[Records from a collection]
*****

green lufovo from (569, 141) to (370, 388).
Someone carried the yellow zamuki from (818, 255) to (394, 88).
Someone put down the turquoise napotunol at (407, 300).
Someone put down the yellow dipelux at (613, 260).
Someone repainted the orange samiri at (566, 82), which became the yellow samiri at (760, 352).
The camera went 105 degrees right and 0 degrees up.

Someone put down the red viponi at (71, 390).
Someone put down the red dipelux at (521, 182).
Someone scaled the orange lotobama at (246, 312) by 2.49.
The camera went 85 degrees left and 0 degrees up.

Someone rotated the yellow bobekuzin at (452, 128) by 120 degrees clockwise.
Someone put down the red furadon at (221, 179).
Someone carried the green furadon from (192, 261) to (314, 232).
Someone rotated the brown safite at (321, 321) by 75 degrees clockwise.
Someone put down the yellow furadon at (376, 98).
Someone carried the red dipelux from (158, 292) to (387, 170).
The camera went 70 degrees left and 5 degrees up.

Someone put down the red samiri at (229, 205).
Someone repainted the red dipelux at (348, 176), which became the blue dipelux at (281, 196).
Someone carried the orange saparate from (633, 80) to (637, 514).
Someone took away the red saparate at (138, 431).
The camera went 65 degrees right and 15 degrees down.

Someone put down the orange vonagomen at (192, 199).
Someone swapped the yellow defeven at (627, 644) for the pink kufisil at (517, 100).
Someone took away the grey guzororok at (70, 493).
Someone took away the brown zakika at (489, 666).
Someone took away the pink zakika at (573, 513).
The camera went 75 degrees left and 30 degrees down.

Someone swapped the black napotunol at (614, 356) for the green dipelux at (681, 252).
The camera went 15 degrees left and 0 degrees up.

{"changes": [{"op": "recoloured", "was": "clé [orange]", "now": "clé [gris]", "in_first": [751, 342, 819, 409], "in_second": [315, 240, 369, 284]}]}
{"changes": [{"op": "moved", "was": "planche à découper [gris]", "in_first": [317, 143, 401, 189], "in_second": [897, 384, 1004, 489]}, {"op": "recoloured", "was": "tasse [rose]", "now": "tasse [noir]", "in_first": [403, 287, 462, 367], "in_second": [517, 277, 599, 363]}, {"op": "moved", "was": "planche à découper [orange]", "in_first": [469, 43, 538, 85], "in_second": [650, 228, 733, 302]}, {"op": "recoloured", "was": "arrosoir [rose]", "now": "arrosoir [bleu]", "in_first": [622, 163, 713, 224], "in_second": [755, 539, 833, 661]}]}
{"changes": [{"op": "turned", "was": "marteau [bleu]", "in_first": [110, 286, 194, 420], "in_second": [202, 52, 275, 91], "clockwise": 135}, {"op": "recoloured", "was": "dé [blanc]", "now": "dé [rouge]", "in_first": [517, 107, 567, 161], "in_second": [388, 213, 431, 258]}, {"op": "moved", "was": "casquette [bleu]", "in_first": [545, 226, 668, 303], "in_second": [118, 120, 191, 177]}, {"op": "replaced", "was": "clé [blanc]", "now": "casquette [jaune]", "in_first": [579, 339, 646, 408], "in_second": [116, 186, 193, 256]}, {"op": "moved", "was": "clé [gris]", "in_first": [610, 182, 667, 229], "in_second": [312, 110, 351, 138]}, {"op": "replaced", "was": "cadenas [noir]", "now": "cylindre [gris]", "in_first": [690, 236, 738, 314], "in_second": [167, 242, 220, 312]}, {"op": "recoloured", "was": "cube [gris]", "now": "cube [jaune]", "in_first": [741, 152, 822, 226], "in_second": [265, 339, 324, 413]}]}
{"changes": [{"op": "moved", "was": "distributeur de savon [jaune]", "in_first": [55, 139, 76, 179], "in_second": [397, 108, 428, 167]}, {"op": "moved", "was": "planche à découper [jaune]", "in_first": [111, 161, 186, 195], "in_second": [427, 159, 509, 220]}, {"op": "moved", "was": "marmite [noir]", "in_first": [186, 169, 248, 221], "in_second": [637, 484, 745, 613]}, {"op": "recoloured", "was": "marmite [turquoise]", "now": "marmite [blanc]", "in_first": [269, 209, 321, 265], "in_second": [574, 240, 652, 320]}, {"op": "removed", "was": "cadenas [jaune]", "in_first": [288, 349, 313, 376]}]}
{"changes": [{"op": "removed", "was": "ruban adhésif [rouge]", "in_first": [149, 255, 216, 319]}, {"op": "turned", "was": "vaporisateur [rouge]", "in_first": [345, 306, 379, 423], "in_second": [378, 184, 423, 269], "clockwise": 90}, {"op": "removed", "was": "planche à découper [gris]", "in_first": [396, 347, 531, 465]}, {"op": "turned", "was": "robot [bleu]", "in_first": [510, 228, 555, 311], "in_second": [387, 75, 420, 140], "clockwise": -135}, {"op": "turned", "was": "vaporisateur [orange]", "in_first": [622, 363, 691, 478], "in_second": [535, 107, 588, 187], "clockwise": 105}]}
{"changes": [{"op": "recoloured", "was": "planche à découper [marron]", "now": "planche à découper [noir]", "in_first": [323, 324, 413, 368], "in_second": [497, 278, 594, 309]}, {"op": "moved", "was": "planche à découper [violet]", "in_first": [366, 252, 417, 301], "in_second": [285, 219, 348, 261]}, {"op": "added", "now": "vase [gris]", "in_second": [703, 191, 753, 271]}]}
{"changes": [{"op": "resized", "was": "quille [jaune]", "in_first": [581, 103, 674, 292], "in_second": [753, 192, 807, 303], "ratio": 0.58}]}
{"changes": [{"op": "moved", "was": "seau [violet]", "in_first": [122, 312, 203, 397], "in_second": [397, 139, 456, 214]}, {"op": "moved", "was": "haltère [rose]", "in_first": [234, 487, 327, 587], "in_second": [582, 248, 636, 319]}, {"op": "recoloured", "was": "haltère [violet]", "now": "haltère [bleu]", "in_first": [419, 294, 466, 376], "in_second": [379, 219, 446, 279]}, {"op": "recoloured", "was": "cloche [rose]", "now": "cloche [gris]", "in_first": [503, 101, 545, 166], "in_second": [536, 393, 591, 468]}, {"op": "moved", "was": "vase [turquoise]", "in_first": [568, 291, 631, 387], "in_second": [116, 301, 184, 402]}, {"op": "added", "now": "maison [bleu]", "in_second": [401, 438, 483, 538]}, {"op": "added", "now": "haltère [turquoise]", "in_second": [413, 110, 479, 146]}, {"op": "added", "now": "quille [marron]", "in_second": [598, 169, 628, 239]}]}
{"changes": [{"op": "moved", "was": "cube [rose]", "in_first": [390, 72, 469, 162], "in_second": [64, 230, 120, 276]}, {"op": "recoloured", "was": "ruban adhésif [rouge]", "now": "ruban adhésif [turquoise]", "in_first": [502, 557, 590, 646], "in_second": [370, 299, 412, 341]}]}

*****

## Exercise details:
Scan each line above for the string "took". Give the tally and nothing else.

## Response to the exercise:
4